WHAT YOU SHOULD DO: Transcribe the lines from the start through the line containing "72: 4:58 -> 4:28", including that line.
** Start of RECORDS SUPPLIED **
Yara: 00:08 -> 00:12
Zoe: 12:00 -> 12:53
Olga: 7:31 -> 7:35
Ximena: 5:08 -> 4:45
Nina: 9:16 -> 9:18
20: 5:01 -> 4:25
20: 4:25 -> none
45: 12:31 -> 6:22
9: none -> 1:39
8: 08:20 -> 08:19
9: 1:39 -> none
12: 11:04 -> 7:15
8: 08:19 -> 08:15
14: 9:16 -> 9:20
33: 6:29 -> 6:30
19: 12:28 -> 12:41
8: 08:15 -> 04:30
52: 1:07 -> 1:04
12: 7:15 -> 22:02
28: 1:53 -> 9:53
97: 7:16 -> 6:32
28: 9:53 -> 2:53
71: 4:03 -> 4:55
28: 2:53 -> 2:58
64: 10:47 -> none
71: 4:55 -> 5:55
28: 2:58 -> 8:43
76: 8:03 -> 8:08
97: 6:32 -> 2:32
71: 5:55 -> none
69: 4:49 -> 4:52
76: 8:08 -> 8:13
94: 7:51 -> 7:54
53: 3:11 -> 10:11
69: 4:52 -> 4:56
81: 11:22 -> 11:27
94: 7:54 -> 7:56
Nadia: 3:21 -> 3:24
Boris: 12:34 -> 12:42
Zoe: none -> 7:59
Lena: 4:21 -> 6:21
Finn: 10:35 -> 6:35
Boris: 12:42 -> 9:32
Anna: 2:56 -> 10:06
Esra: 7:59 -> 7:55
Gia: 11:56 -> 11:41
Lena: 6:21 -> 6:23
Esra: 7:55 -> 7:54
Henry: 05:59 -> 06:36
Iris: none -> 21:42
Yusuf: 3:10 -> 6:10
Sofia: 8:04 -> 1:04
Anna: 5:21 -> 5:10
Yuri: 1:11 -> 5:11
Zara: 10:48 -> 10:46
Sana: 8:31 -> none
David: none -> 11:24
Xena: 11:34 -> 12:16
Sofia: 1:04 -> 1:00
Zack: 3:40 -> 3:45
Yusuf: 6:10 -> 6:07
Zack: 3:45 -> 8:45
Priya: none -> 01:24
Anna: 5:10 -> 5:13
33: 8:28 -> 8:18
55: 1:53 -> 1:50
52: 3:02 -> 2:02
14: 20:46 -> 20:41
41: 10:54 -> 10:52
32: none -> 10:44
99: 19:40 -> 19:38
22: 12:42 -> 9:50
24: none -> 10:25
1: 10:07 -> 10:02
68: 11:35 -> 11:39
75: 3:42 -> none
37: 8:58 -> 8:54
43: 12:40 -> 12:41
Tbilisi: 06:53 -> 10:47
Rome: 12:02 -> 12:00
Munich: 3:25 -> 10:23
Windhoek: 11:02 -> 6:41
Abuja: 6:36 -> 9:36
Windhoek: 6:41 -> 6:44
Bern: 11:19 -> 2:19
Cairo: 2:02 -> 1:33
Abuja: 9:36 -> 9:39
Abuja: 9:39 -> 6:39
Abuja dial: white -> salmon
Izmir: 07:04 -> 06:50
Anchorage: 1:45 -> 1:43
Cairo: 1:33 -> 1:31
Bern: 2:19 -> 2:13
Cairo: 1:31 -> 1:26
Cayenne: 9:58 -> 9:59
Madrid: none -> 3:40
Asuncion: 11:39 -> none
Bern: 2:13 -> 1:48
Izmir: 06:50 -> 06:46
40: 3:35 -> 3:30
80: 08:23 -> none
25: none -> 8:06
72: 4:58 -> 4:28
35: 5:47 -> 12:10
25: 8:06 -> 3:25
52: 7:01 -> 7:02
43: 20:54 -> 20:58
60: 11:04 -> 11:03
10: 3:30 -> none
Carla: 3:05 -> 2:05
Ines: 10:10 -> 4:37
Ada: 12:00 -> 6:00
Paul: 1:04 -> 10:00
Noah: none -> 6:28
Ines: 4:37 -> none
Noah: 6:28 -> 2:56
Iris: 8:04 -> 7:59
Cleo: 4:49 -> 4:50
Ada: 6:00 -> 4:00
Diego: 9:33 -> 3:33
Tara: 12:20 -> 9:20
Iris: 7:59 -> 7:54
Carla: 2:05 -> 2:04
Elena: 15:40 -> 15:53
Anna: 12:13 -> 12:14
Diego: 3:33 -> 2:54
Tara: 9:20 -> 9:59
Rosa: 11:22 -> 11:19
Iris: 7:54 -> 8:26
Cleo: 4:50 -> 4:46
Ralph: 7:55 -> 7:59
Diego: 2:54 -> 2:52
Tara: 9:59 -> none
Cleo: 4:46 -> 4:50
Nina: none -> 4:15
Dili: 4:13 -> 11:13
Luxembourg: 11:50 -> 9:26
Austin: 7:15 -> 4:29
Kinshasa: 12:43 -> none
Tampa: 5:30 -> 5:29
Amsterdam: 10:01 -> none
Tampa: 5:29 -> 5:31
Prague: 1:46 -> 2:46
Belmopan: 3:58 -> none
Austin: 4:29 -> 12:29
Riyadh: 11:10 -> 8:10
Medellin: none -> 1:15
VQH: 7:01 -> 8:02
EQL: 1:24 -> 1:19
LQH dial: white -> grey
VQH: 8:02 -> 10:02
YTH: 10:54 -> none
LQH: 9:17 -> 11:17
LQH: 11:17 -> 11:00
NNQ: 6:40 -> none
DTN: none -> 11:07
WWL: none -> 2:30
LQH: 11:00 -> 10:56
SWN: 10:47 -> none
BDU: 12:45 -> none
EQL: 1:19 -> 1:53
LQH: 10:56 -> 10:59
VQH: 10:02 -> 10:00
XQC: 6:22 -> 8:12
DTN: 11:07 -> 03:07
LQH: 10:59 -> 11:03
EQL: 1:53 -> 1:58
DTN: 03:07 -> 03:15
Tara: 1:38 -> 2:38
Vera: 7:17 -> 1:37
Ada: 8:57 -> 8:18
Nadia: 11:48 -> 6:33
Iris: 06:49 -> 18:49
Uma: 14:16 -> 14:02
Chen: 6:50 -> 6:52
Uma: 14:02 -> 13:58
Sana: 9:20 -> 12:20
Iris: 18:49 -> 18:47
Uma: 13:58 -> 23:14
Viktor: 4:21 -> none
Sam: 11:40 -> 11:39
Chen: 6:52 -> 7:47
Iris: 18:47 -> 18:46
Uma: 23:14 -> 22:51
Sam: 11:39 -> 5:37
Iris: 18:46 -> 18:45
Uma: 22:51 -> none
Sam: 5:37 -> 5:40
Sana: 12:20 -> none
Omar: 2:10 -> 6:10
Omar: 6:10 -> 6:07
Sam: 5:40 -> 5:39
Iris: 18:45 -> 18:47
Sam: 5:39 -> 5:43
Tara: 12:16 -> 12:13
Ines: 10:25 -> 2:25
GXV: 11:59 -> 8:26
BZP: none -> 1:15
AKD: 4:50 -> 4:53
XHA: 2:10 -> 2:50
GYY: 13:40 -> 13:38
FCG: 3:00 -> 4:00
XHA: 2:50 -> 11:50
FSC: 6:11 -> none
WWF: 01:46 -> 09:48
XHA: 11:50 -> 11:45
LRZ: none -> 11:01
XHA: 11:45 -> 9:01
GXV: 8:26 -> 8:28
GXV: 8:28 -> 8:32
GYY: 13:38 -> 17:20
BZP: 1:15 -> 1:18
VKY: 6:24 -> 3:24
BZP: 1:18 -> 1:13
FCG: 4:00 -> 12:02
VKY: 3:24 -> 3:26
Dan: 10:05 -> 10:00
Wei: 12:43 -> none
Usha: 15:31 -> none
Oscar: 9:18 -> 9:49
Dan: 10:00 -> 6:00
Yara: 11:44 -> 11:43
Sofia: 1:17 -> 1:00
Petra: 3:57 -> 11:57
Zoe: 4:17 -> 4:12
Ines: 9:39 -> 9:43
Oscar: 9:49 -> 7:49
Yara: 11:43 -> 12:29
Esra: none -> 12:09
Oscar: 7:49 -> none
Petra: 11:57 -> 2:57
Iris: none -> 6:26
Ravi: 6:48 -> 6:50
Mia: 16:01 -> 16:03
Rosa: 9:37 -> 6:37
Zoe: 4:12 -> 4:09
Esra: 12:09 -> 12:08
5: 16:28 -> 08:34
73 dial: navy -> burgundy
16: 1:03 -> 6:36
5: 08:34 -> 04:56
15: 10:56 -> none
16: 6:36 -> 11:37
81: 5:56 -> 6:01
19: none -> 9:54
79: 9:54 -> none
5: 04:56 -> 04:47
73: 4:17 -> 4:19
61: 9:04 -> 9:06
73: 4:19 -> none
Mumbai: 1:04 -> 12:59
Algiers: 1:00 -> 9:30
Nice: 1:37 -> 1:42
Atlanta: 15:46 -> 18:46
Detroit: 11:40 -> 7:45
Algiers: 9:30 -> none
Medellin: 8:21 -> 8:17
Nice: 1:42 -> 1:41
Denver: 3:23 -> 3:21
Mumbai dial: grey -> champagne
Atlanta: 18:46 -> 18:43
** End of RECORDS SUPPLIED **
RESPONSE FOR THIS EXERCISE:
Yara: 00:08 -> 00:12
Zoe: 12:00 -> 12:53
Olga: 7:31 -> 7:35
Ximena: 5:08 -> 4:45
Nina: 9:16 -> 9:18
20: 5:01 -> 4:25
20: 4:25 -> none
45: 12:31 -> 6:22
9: none -> 1:39
8: 08:20 -> 08:19
9: 1:39 -> none
12: 11:04 -> 7:15
8: 08:19 -> 08:15
14: 9:16 -> 9:20
33: 6:29 -> 6:30
19: 12:28 -> 12:41
8: 08:15 -> 04:30
52: 1:07 -> 1:04
12: 7:15 -> 22:02
28: 1:53 -> 9:53
97: 7:16 -> 6:32
28: 9:53 -> 2:53
71: 4:03 -> 4:55
28: 2:53 -> 2:58
64: 10:47 -> none
71: 4:55 -> 5:55
28: 2:58 -> 8:43
76: 8:03 -> 8:08
97: 6:32 -> 2:32
71: 5:55 -> none
69: 4:49 -> 4:52
76: 8:08 -> 8:13
94: 7:51 -> 7:54
53: 3:11 -> 10:11
69: 4:52 -> 4:56
81: 11:22 -> 11:27
94: 7:54 -> 7:56
Nadia: 3:21 -> 3:24
Boris: 12:34 -> 12:42
Zoe: none -> 7:59
Lena: 4:21 -> 6:21
Finn: 10:35 -> 6:35
Boris: 12:42 -> 9:32
Anna: 2:56 -> 10:06
Esra: 7:59 -> 7:55
Gia: 11:56 -> 11:41
Lena: 6:21 -> 6:23
Esra: 7:55 -> 7:54
Henry: 05:59 -> 06:36
Iris: none -> 21:42
Yusuf: 3:10 -> 6:10
Sofia: 8:04 -> 1:04
Anna: 5:21 -> 5:10
Yuri: 1:11 -> 5:11
Zara: 10:48 -> 10:46
Sana: 8:31 -> none
David: none -> 11:24
Xena: 11:34 -> 12:16
Sofia: 1:04 -> 1:00
Zack: 3:40 -> 3:45
Yusuf: 6:10 -> 6:07
Zack: 3:45 -> 8:45
Priya: none -> 01:24
Anna: 5:10 -> 5:13
33: 8:28 -> 8:18
55: 1:53 -> 1:50
52: 3:02 -> 2:02
14: 20:46 -> 20:41
41: 10:54 -> 10:52
32: none -> 10:44
99: 19:40 -> 19:38
22: 12:42 -> 9:50
24: none -> 10:25
1: 10:07 -> 10:02
68: 11:35 -> 11:39
75: 3:42 -> none
37: 8:58 -> 8:54
43: 12:40 -> 12:41
Tbilisi: 06:53 -> 10:47
Rome: 12:02 -> 12:00
Munich: 3:25 -> 10:23
Windhoek: 11:02 -> 6:41
Abuja: 6:36 -> 9:36
Windhoek: 6:41 -> 6:44
Bern: 11:19 -> 2:19
Cairo: 2:02 -> 1:33
Abuja: 9:36 -> 9:39
Abuja: 9:39 -> 6:39
Abuja dial: white -> salmon
Izmir: 07:04 -> 06:50
Anchorage: 1:45 -> 1:43
Cairo: 1:33 -> 1:31
Bern: 2:19 -> 2:13
Cairo: 1:31 -> 1:26
Cayenne: 9:58 -> 9:59
Madrid: none -> 3:40
Asuncion: 11:39 -> none
Bern: 2:13 -> 1:48
Izmir: 06:50 -> 06:46
40: 3:35 -> 3:30
80: 08:23 -> none
25: none -> 8:06
72: 4:58 -> 4:28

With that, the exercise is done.